Start of Study material

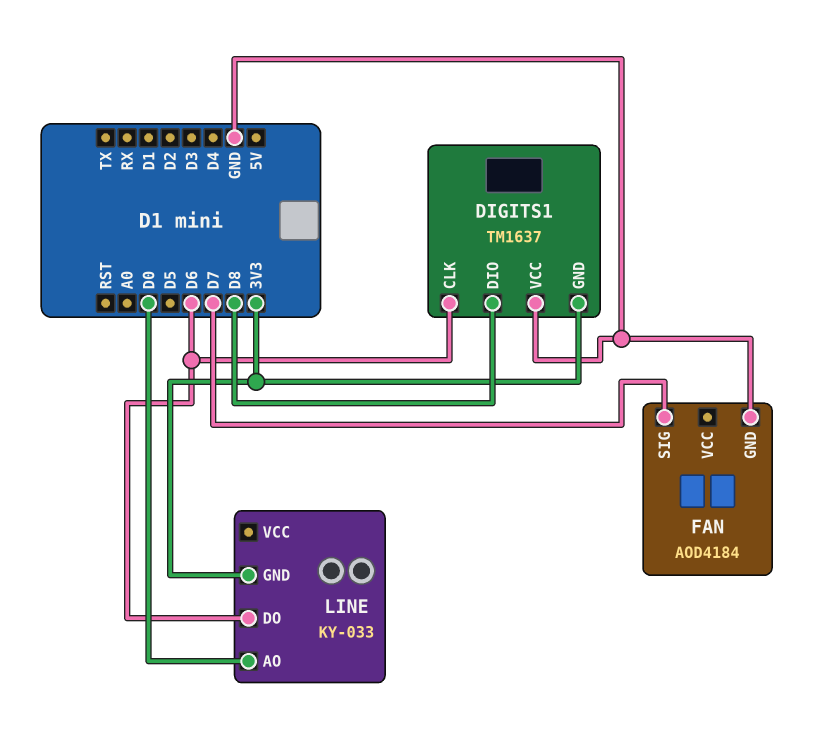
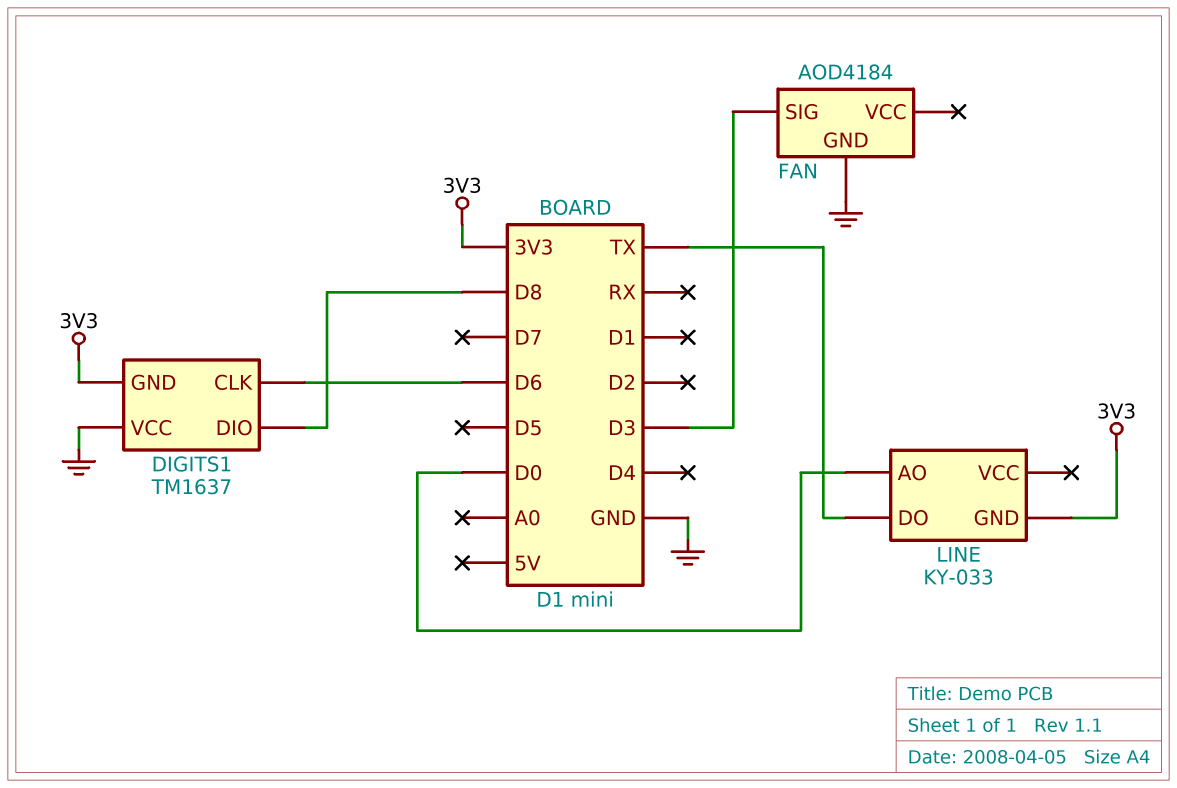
FAN pin SIG: D7 -> D3
LINE pin DO: D6 -> TX

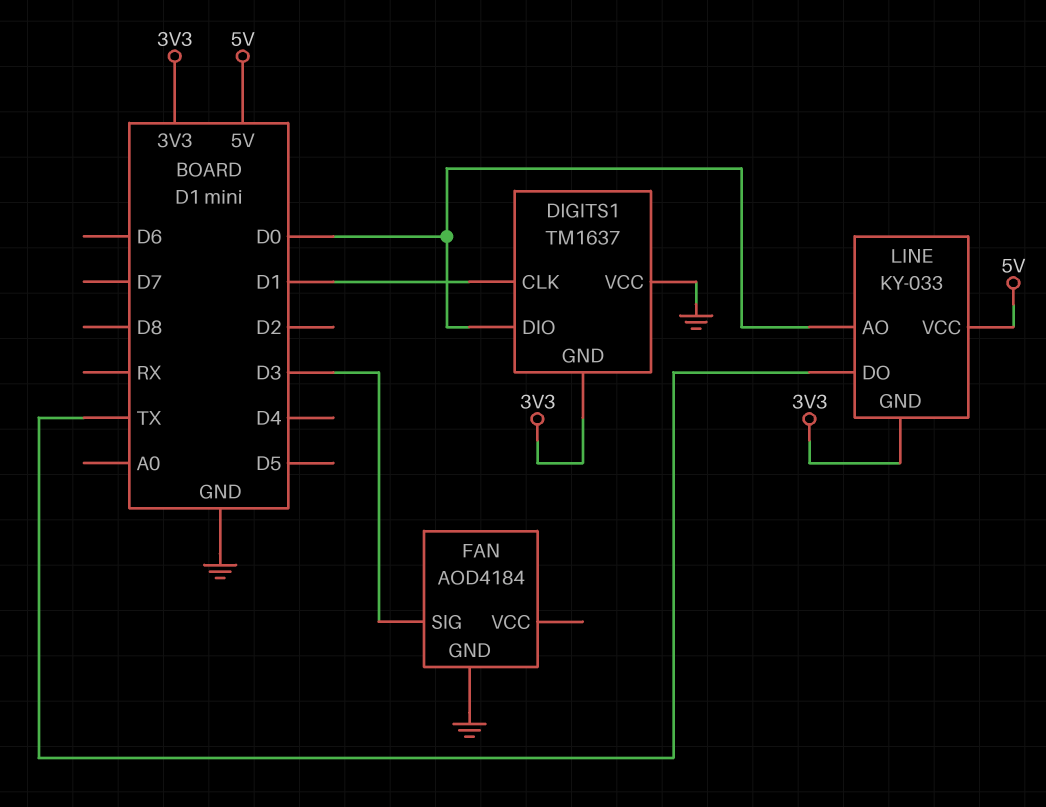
DIGITS1 pin CLK: D6 -> D1
DIGITS1 pin DIO: D8 -> D0
LINE pin VCC: none -> 5V

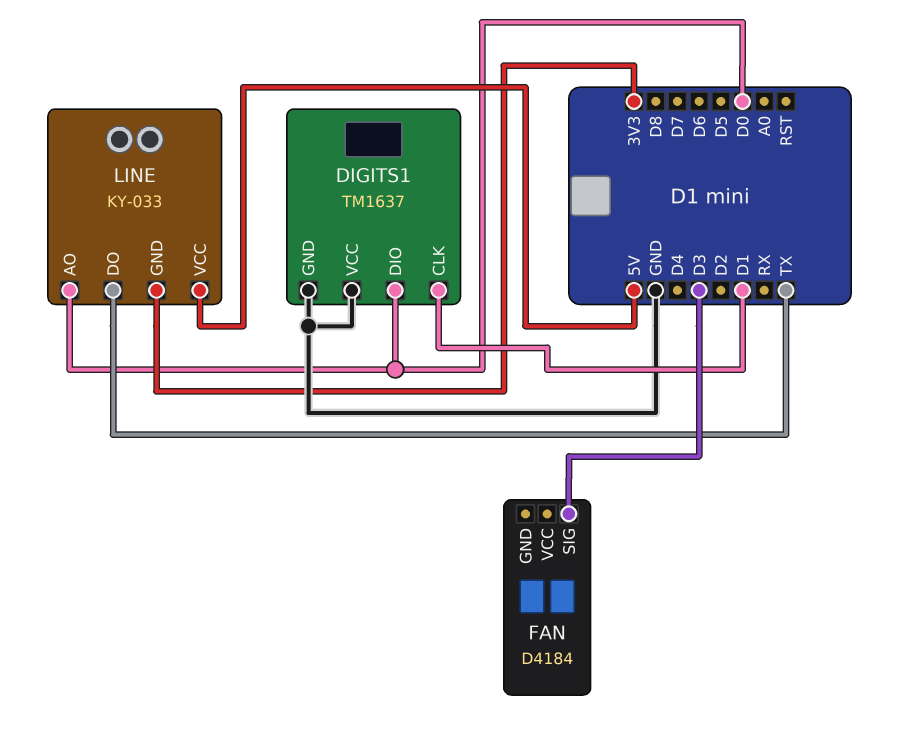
DIGITS1 pin GND: 3V3 -> GND
FAN: AOD4184 -> D4184
FAN pin GND: GND -> none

End of Study material

-- Assignment --
Take the records above from the line with "LINE pin DO: D6 -> TX" down to their last line and please copy those lines exactly, without the pictures.

-- Task output --
LINE pin DO: D6 -> TX

DIGITS1 pin CLK: D6 -> D1
DIGITS1 pin DIO: D8 -> D0
LINE pin VCC: none -> 5V

DIGITS1 pin GND: 3V3 -> GND
FAN: AOD4184 -> D4184
FAN pin GND: GND -> none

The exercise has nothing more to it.